▸ Data listing
>>>
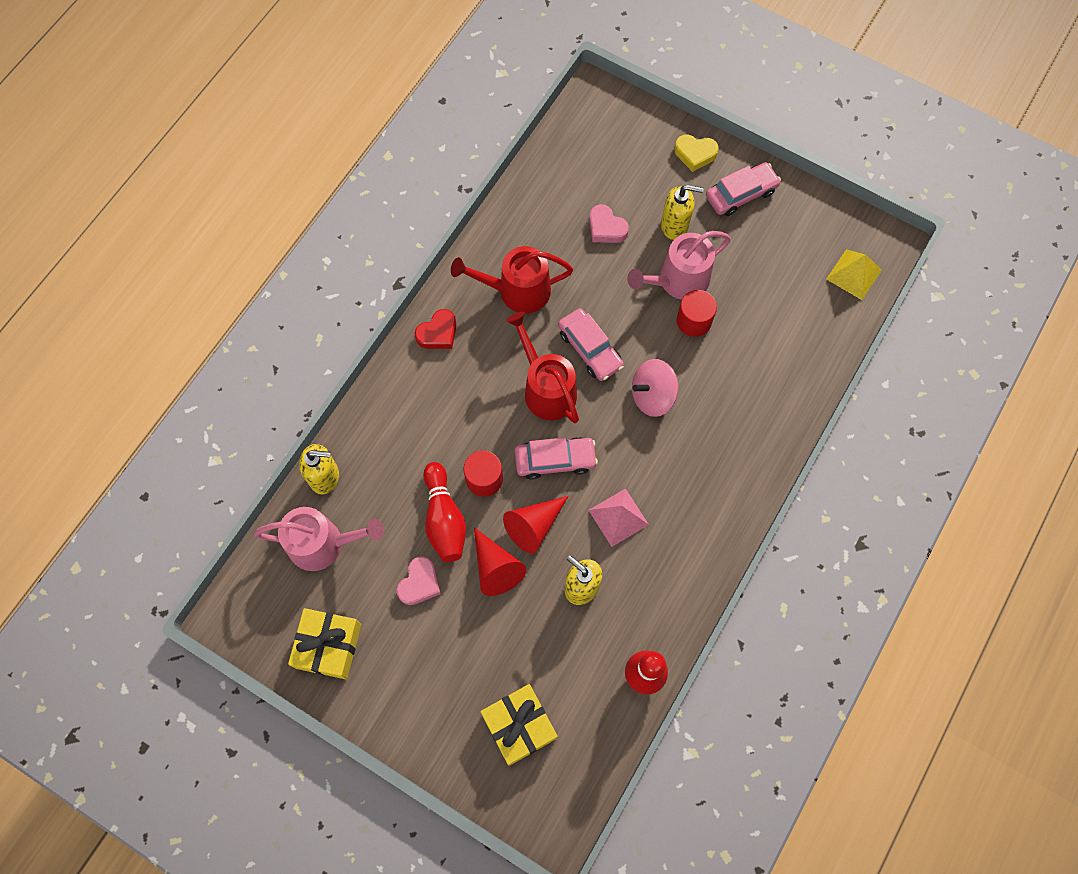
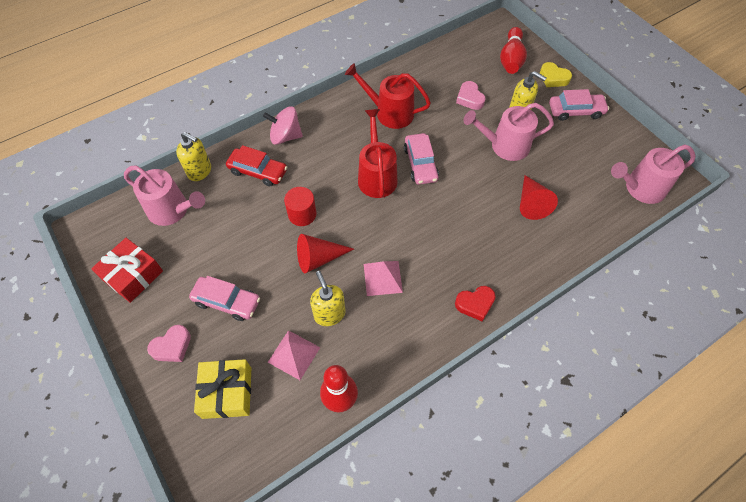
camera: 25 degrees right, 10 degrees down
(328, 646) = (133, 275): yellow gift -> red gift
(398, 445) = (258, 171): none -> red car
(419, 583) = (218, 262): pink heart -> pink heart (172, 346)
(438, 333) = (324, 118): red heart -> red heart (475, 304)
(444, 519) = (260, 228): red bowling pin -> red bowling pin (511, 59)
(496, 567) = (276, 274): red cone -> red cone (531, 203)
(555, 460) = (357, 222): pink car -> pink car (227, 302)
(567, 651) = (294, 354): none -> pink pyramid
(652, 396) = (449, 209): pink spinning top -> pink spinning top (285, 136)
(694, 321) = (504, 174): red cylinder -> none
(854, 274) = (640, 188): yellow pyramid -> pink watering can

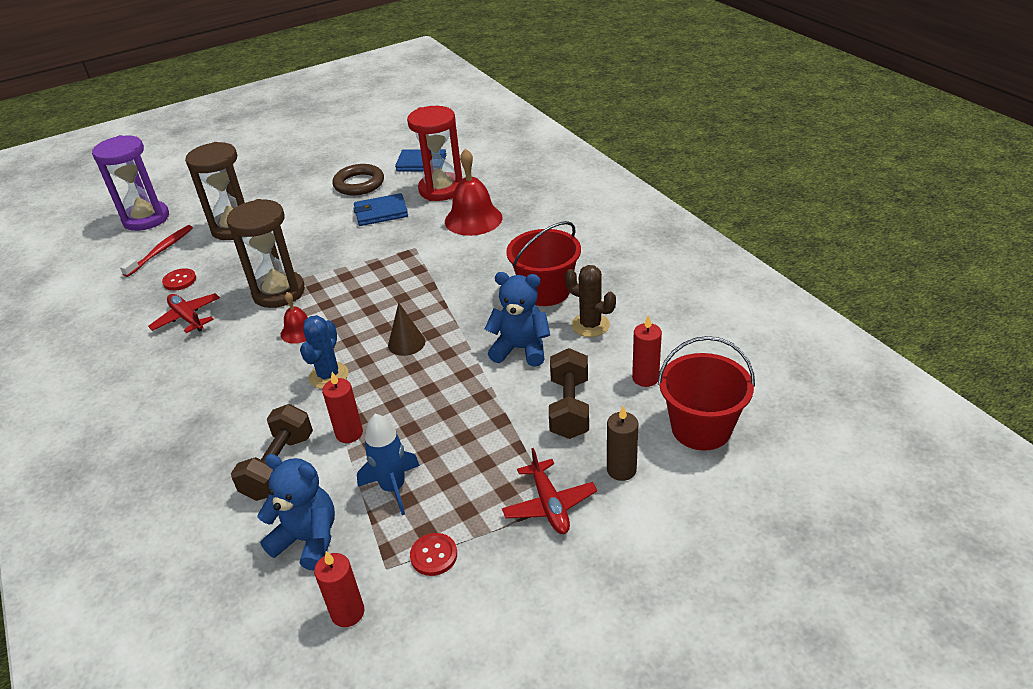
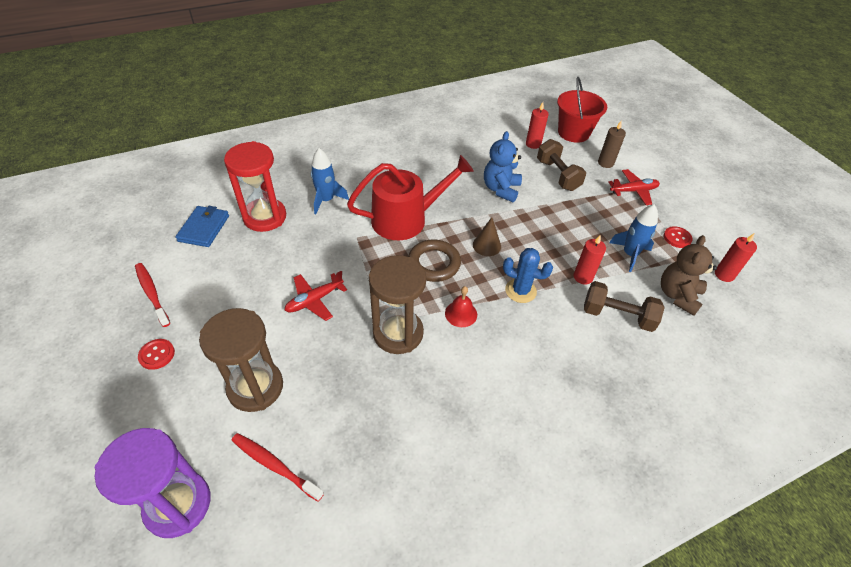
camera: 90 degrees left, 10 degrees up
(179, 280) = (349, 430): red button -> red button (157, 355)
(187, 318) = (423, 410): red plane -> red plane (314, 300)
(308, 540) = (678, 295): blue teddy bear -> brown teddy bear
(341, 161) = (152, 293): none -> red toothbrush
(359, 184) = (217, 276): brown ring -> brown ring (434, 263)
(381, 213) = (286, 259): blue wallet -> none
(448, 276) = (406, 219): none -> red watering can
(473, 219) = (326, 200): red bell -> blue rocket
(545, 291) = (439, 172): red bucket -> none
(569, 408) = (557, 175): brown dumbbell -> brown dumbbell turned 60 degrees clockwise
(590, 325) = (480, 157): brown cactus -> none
<<<
>>>
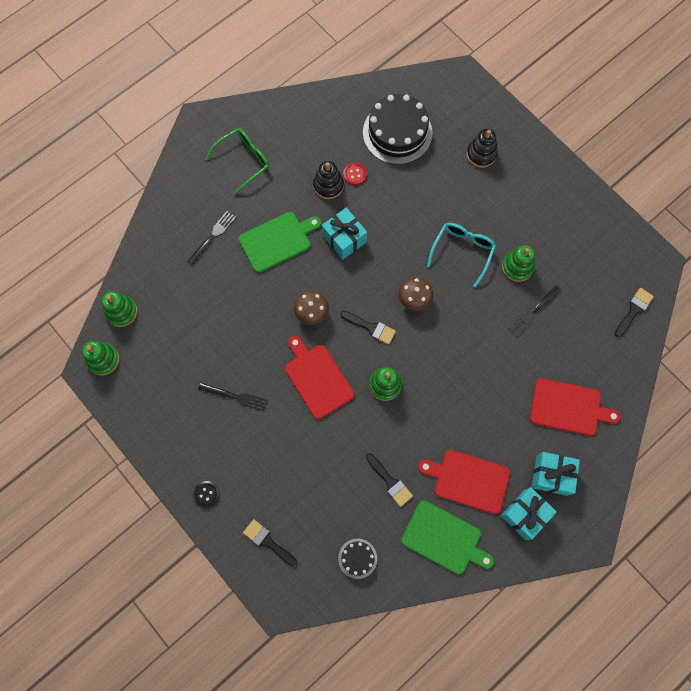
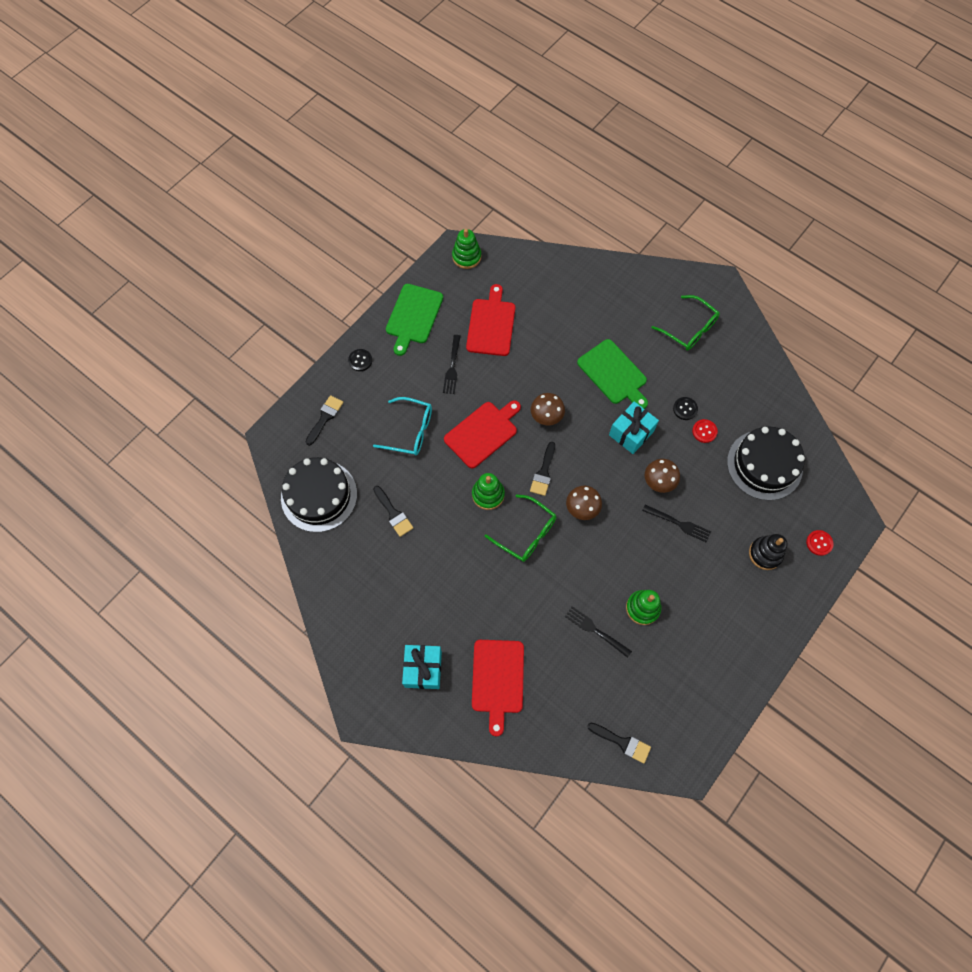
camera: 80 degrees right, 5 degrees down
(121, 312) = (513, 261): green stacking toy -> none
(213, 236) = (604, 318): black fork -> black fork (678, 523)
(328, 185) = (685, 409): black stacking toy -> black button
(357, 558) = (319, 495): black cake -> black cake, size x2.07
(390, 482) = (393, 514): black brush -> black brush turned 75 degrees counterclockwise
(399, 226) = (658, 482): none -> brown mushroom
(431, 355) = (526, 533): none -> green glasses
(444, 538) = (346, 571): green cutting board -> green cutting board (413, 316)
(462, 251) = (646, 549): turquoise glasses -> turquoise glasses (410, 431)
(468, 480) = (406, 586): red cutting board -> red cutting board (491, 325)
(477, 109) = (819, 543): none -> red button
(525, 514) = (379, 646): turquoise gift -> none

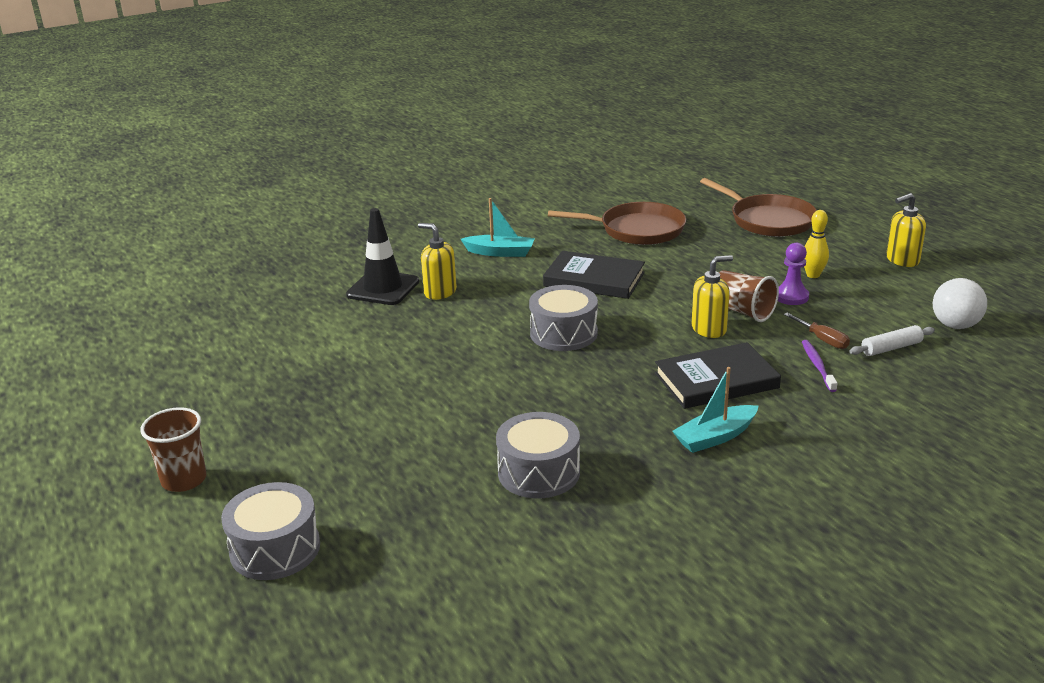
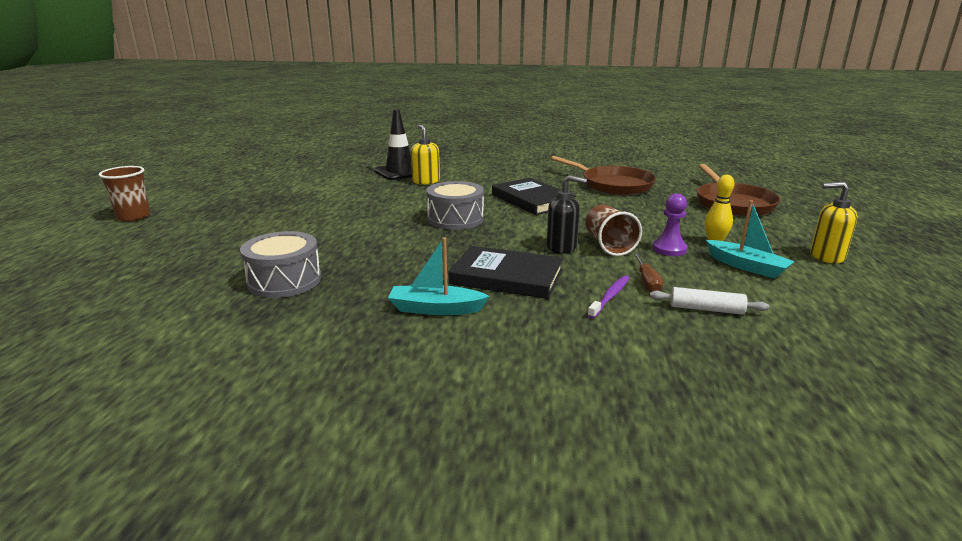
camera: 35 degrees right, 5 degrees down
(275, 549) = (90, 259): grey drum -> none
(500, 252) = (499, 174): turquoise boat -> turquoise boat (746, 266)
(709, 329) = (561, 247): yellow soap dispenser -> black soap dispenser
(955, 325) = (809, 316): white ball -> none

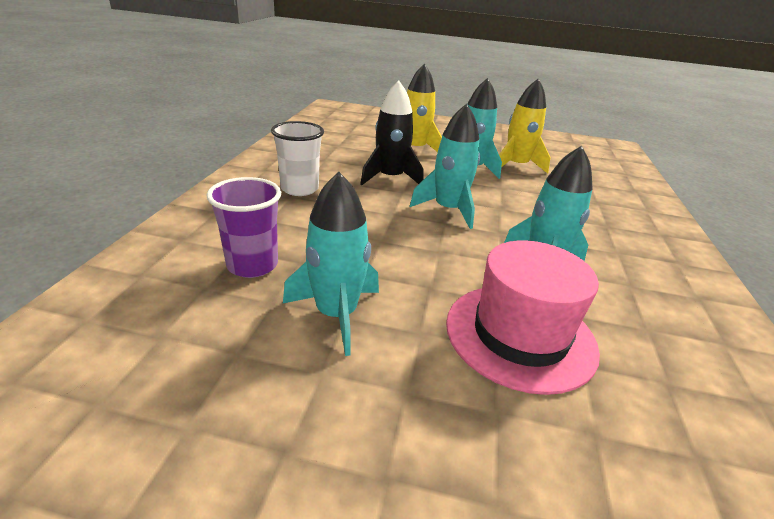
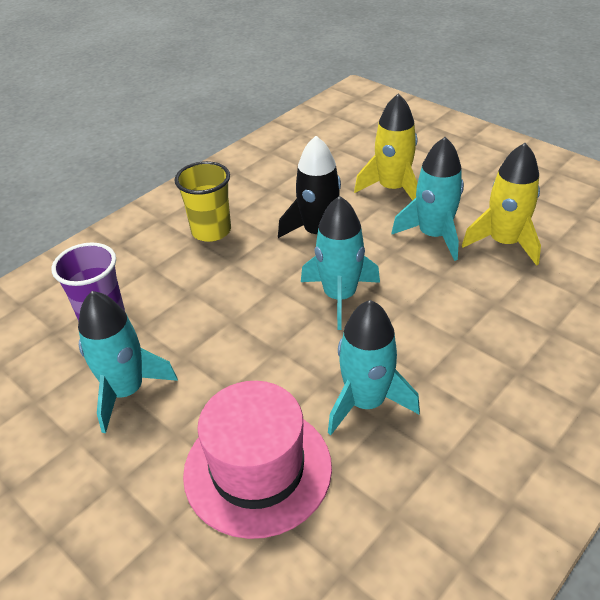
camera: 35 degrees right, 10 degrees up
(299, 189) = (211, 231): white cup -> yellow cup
<<<
>>>
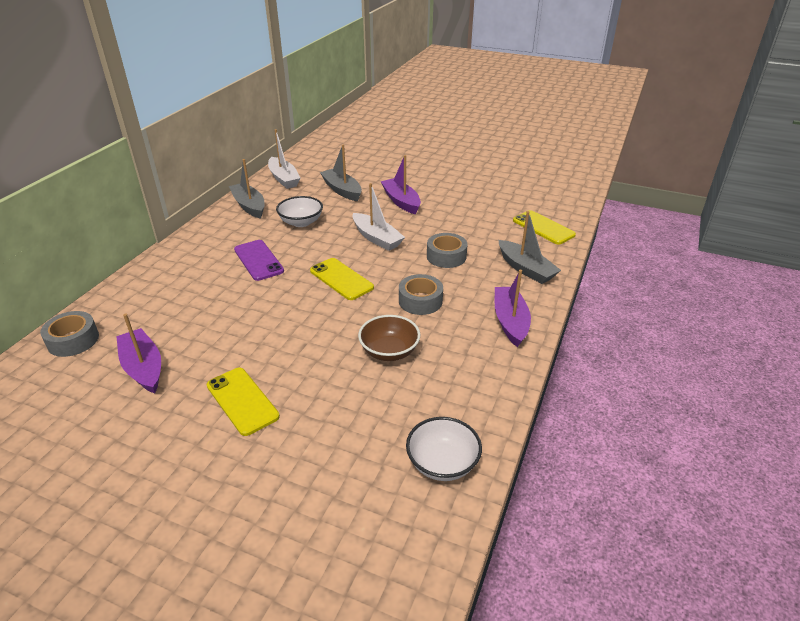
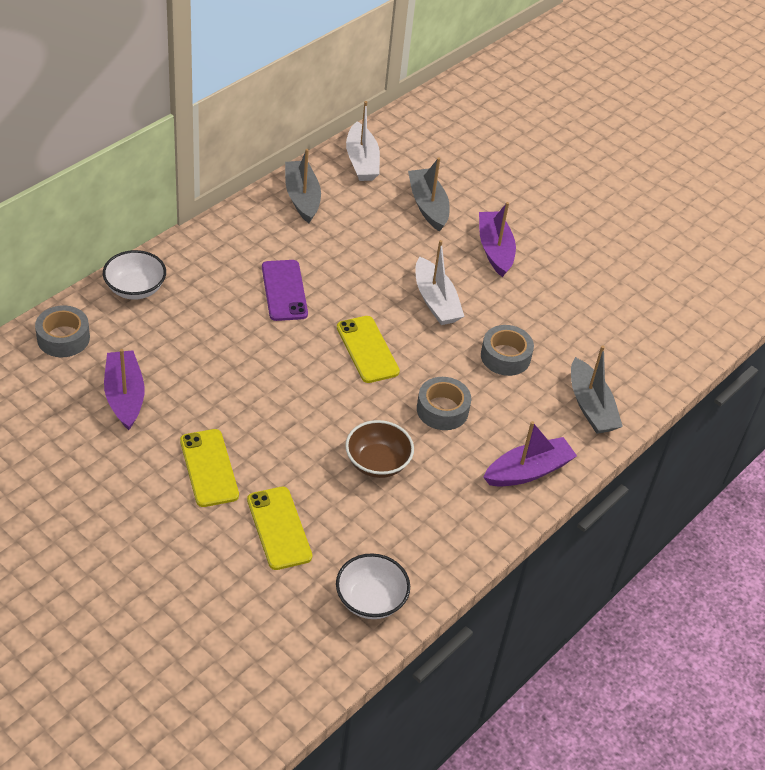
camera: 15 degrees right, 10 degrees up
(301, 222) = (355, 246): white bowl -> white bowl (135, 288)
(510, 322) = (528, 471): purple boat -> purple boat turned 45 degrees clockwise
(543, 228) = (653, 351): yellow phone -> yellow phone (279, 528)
<<<
▸ Task objective
Lines from the records above that hold "white" are the ones to list.

▸ Response
(955, 325) = (809, 316): white ball -> none
(299, 189) = (211, 231): white cup -> yellow cup
(301, 222) = (355, 246): white bowl -> white bowl (135, 288)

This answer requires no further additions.